*** Data Section Begins ***

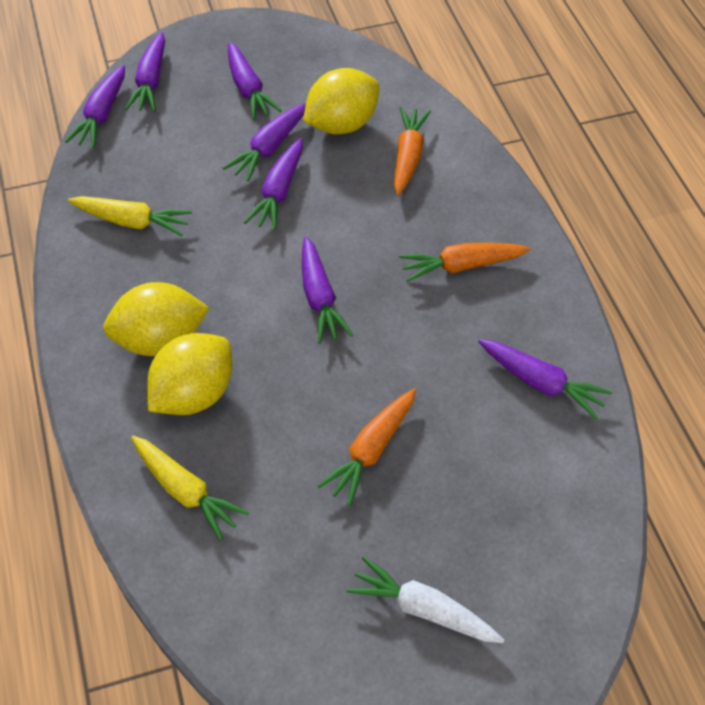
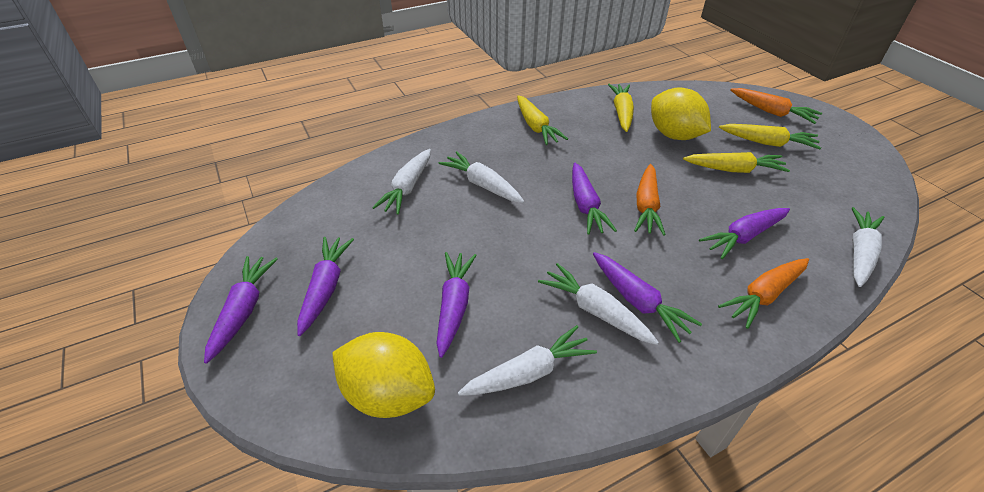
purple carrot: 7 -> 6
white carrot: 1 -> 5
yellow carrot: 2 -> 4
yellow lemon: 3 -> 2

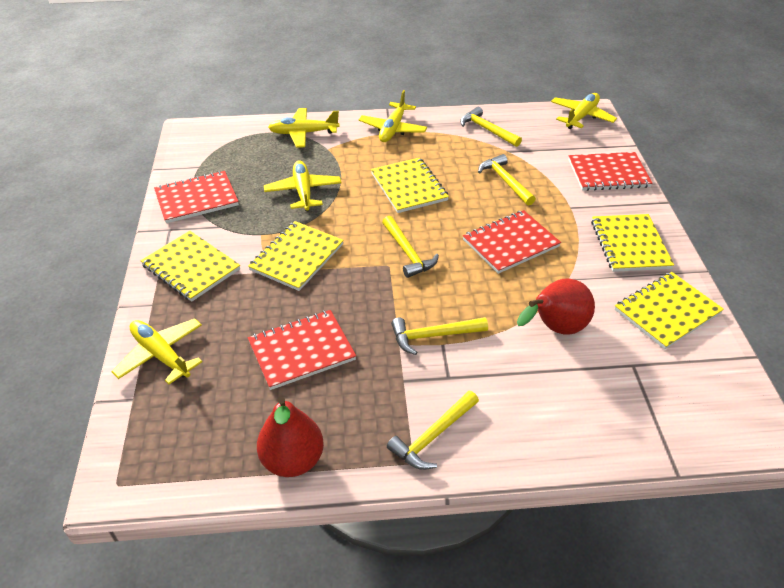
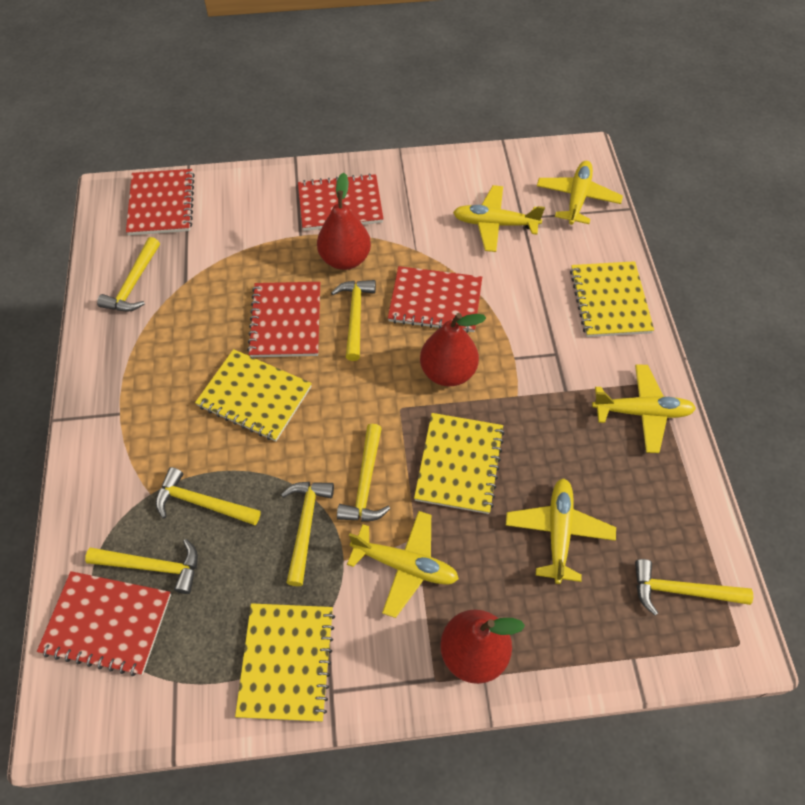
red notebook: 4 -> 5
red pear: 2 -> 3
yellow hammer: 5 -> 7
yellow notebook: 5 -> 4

*** Data Section Ends ***

> [Try it]: In the copy, no pictures should appear; the records themselves must be repeated exactly.

> [Answer to the exercise]:
purple carrot: 7 -> 6
white carrot: 1 -> 5
yellow carrot: 2 -> 4
yellow lemon: 3 -> 2

red notebook: 4 -> 5
red pear: 2 -> 3
yellow hammer: 5 -> 7
yellow notebook: 5 -> 4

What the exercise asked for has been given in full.